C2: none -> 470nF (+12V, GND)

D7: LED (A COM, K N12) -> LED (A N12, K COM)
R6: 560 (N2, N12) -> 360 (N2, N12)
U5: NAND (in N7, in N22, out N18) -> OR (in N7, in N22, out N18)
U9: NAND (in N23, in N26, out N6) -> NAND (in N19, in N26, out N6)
..........
What to produce:
All records shown above are to be repeated exactly.

Solved exercise:
C2: none -> 470nF (+12V, GND)

D7: LED (A COM, K N12) -> LED (A N12, K COM)
R6: 560 (N2, N12) -> 360 (N2, N12)
U5: NAND (in N7, in N22, out N18) -> OR (in N7, in N22, out N18)
U9: NAND (in N23, in N26, out N6) -> NAND (in N19, in N26, out N6)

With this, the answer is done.